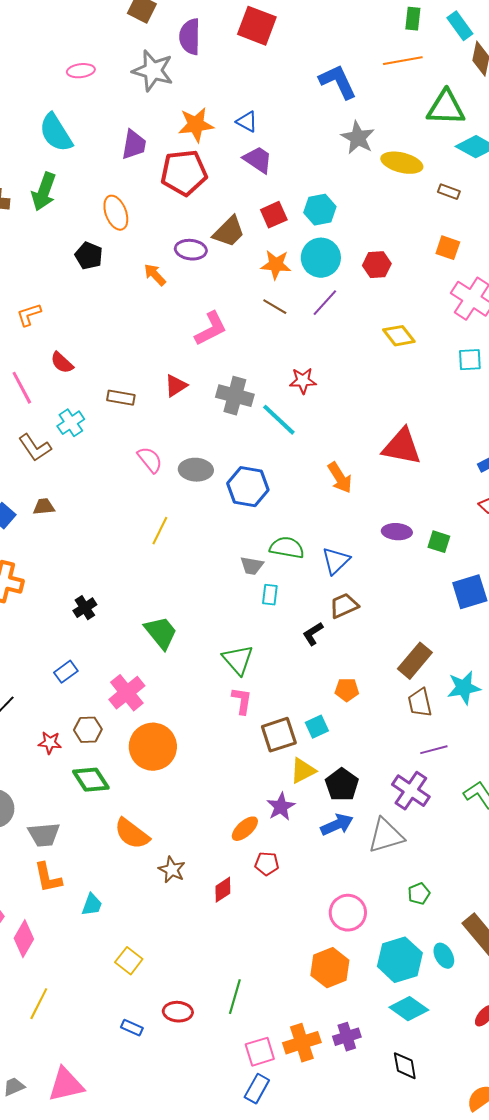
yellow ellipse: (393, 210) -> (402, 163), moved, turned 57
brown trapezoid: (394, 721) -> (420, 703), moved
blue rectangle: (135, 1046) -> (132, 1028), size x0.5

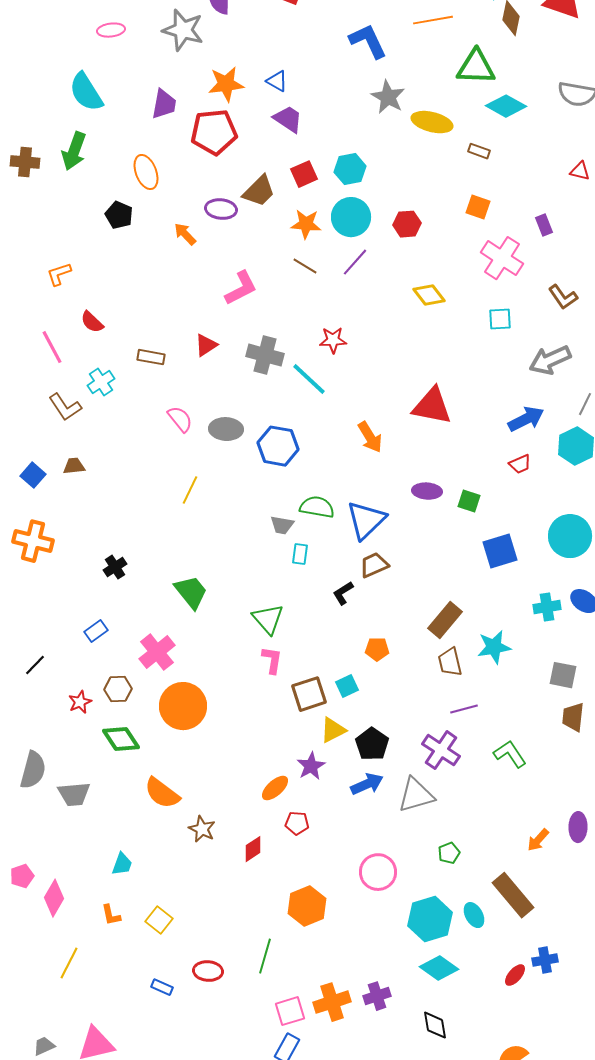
blue triangle: (336, 561) -> (366, 520), size x1.4
red star: (50, 743) -> (80, 702), turned -30
orange L-shape: (48, 878) -> (111, 915), moved, size x0.7
orange hexagon: (330, 968) -> (307, 906), moved

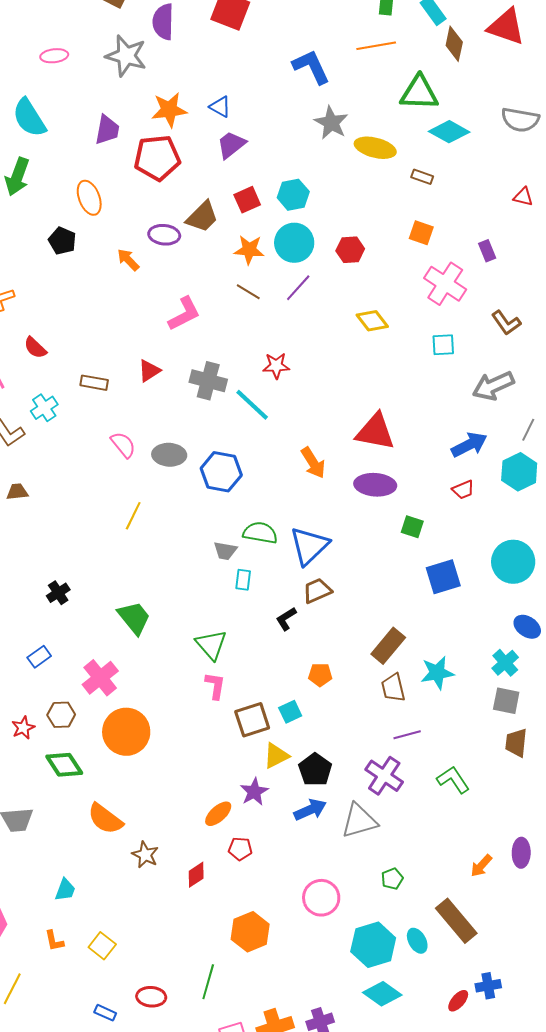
purple trapezoid: (288, 119) -> (231, 145), turned -72
purple ellipse: (427, 491) -> (375, 485), moved, size x1.4
cyan cross: (547, 607) -> (505, 663), moved, turned -32

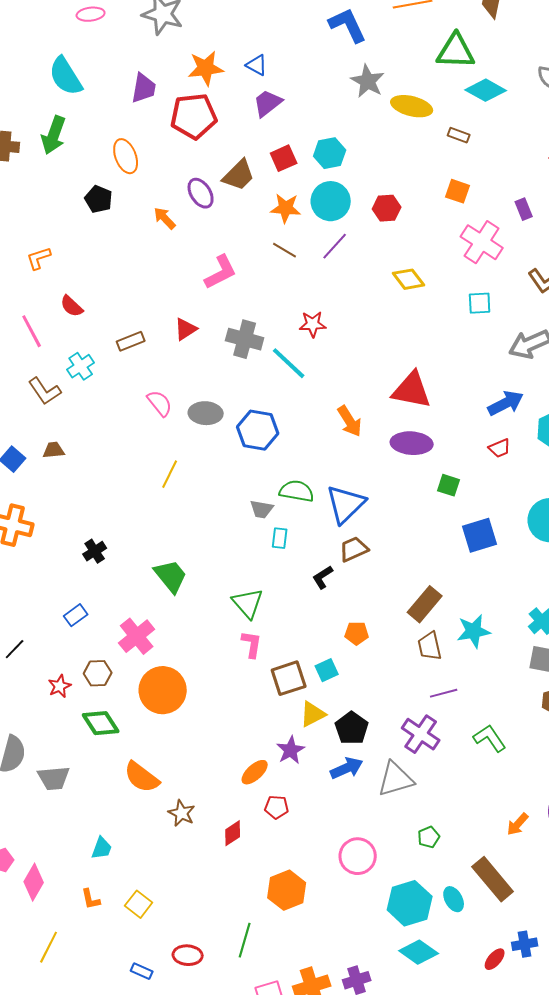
purple ellipse: (164, 235) -> (201, 193), turned 52
brown rectangle: (94, 383) -> (131, 341), turned -32

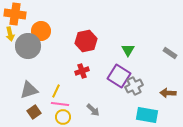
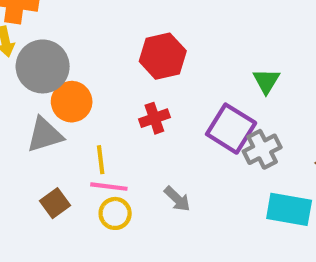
orange circle: (41, 31) -> (72, 102), moved
green triangle: (128, 50) -> (266, 81), moved
gray triangle: (29, 90) -> (45, 135), moved
yellow line: (56, 91) -> (101, 160), turned -32

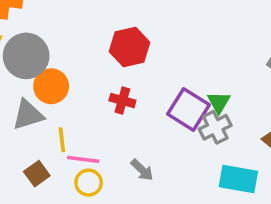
green triangle: (266, 81) -> (219, 102), moved
red cross: (154, 118) -> (122, 101), turned 35
yellow line: (101, 160) -> (62, 140), moved

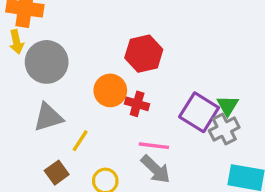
orange circle: (51, 86) -> (110, 90), moved
yellow line: (62, 140) -> (80, 141), turned 40
pink line: (83, 159) -> (154, 146), moved
gray arrow: (142, 170) -> (156, 169), size x1.4

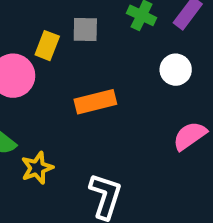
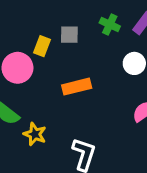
yellow star: (37, 168) -> (35, 134), turned -30

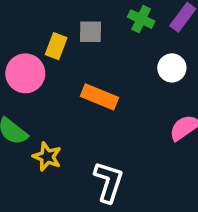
orange rectangle: (77, 87) -> (100, 97), turned 36

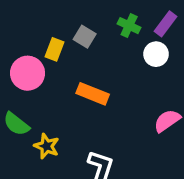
gray square: (90, 32) -> (85, 37), turned 30
white circle: (172, 68) -> (156, 54), moved

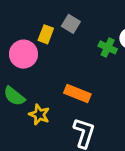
green cross: (129, 26) -> (108, 47), moved
orange rectangle: (93, 94) -> (77, 94), moved

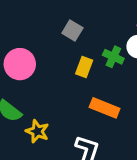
yellow rectangle: (46, 34) -> (84, 67), moved
orange rectangle: (77, 94) -> (105, 108), moved

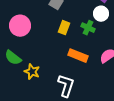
green cross: (113, 57) -> (88, 28), moved

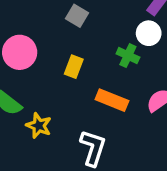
yellow rectangle: (64, 28) -> (74, 67), moved

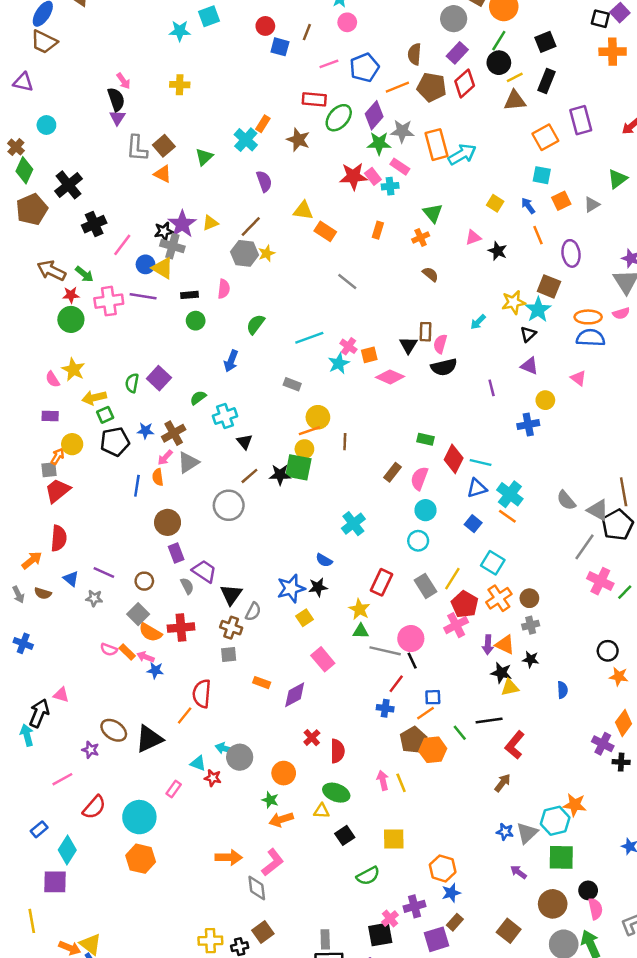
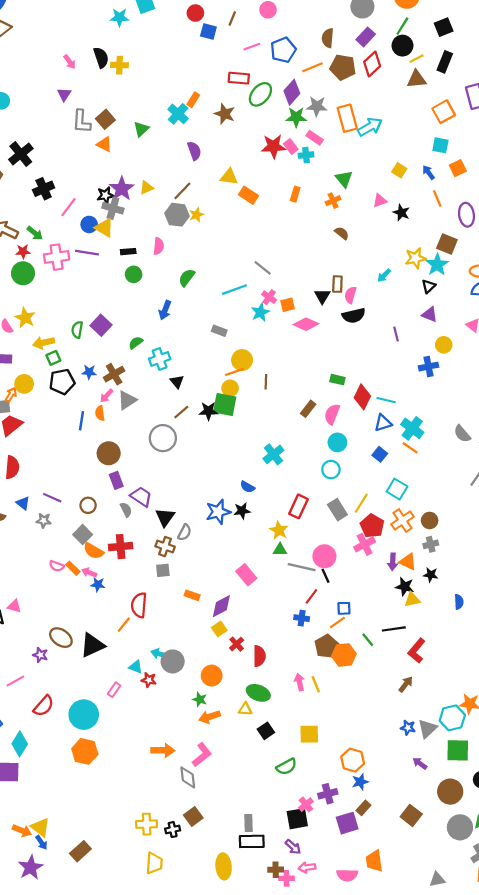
black semicircle: (116, 99) -> (101, 57), moved
gray line: (347, 282) -> (263, 268), moved
yellow square: (304, 618) -> (219, 629), moved

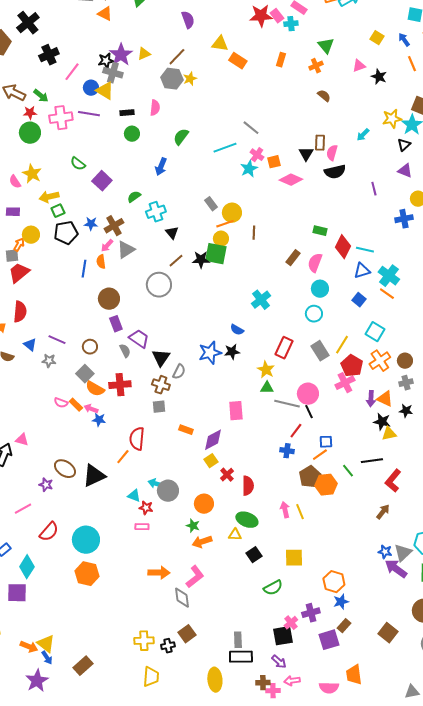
green semicircle: (77, 330) -> (78, 164), moved, turned -63
gray rectangle: (219, 331) -> (211, 204), moved, turned 32
pink rectangle: (246, 575) -> (236, 411), turned 36
pink rectangle: (114, 690) -> (142, 527), moved, turned 56
purple arrow: (420, 763) -> (396, 569), moved, size x1.6

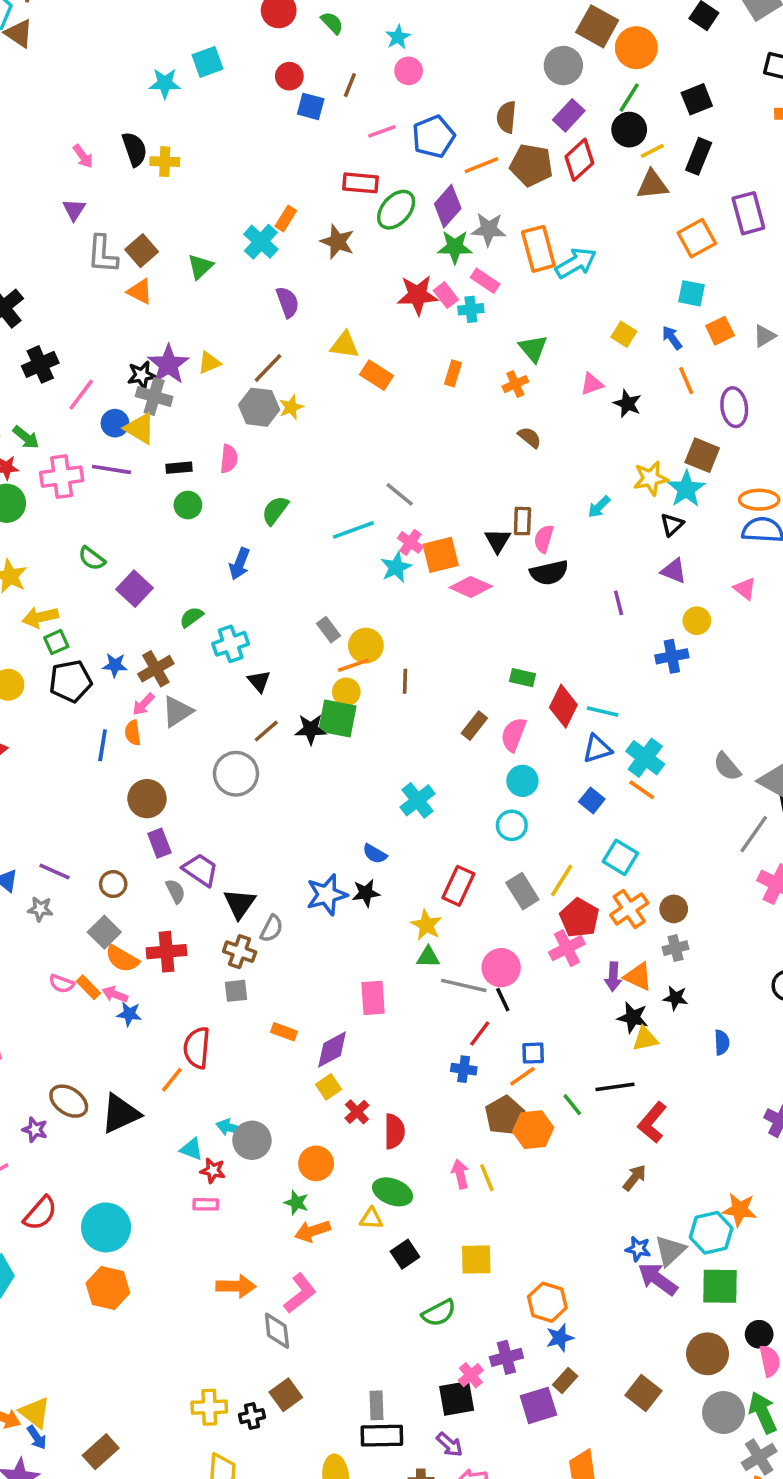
orange square: (274, 162) -> (441, 555), size x1.5

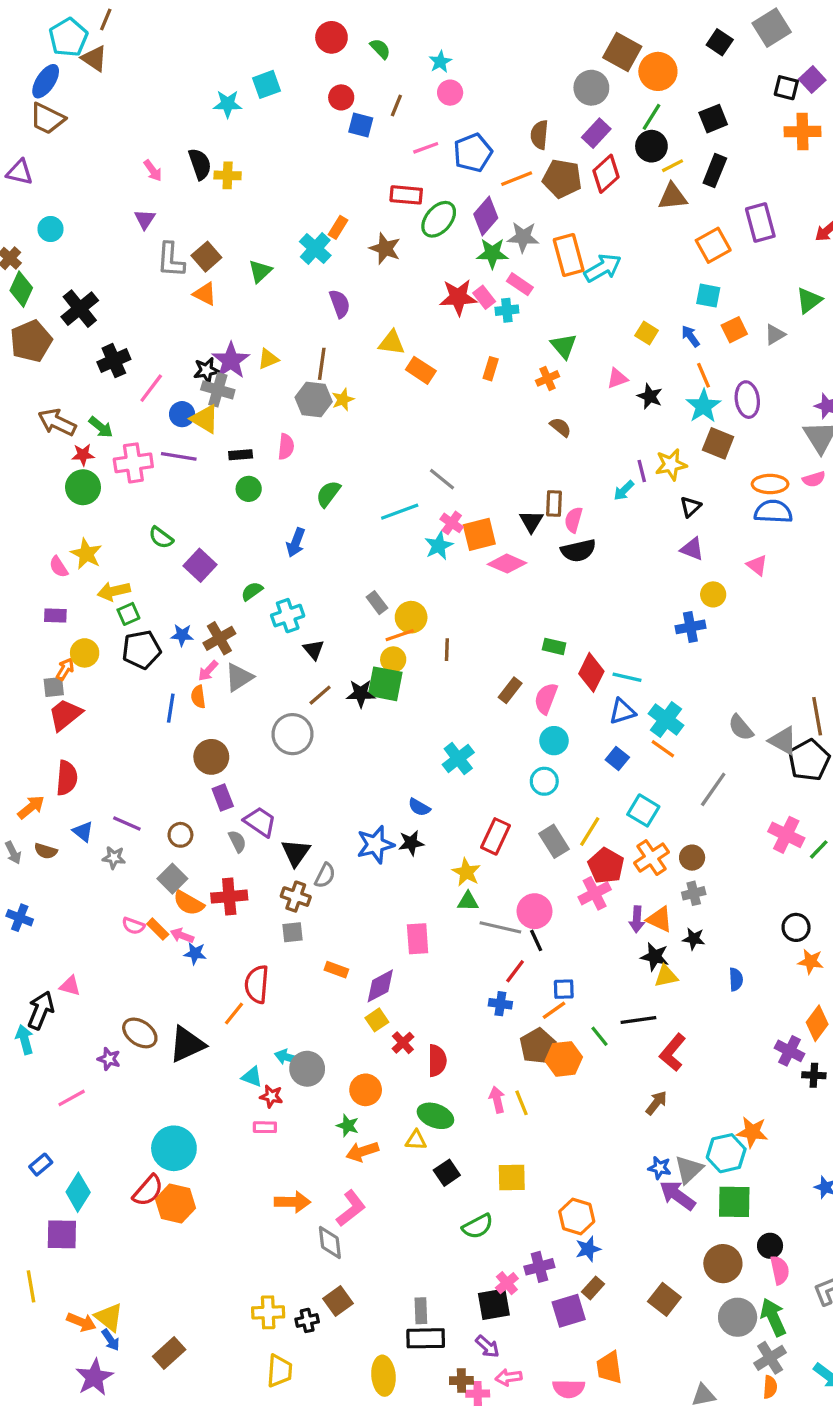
brown line: (268, 368) -> (322, 364), turned -36
cyan star: (686, 489) -> (703, 406), moved
purple line: (619, 603) -> (642, 471), moved
gray line: (754, 834) -> (713, 789), moved
red semicircle: (40, 1213) -> (148, 1191), moved

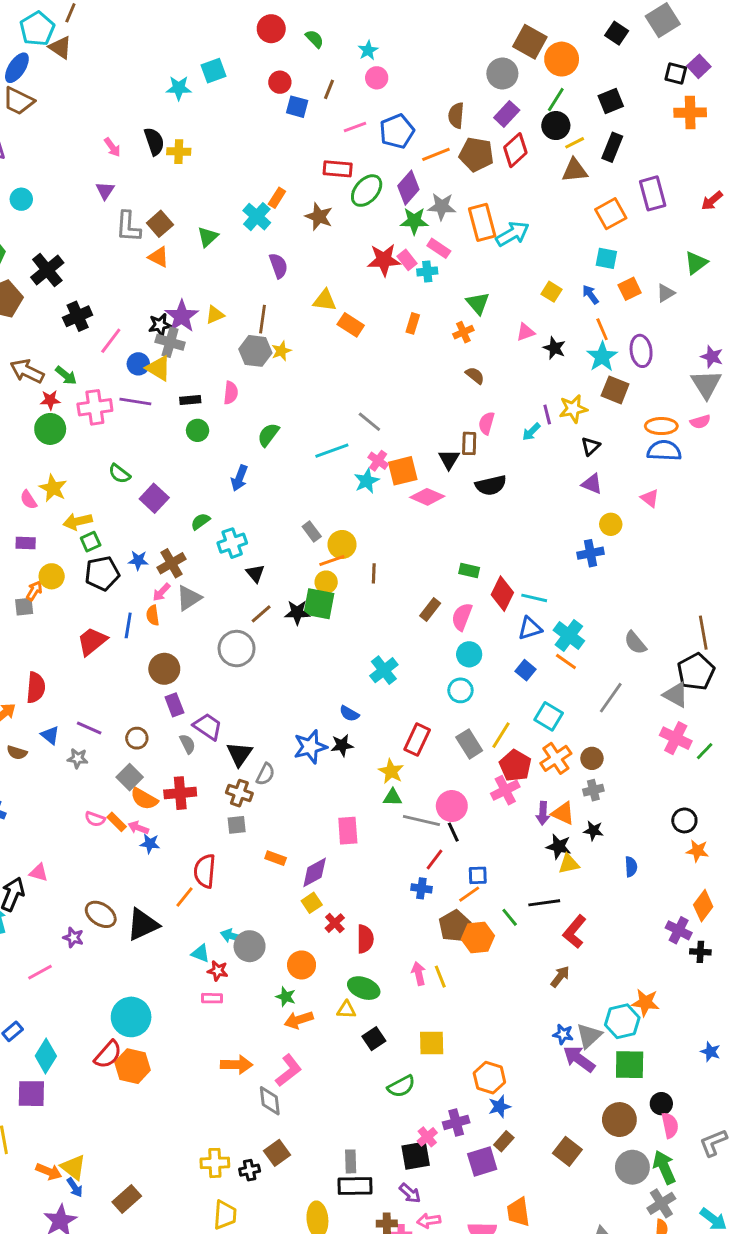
pink semicircle: (573, 520) -> (486, 423), moved
red trapezoid: (65, 715) -> (92, 641), moved
gray triangle: (783, 741) -> (676, 695), moved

-----

Job item
Copy out each line of the records where the word "pink" appears.

Task answer
pink line: (83, 159) -> (154, 146), moved
pink rectangle: (246, 575) -> (236, 411), turned 36
pink rectangle: (114, 690) -> (142, 527), moved, turned 56
pink semicircle: (573, 520) -> (486, 423), moved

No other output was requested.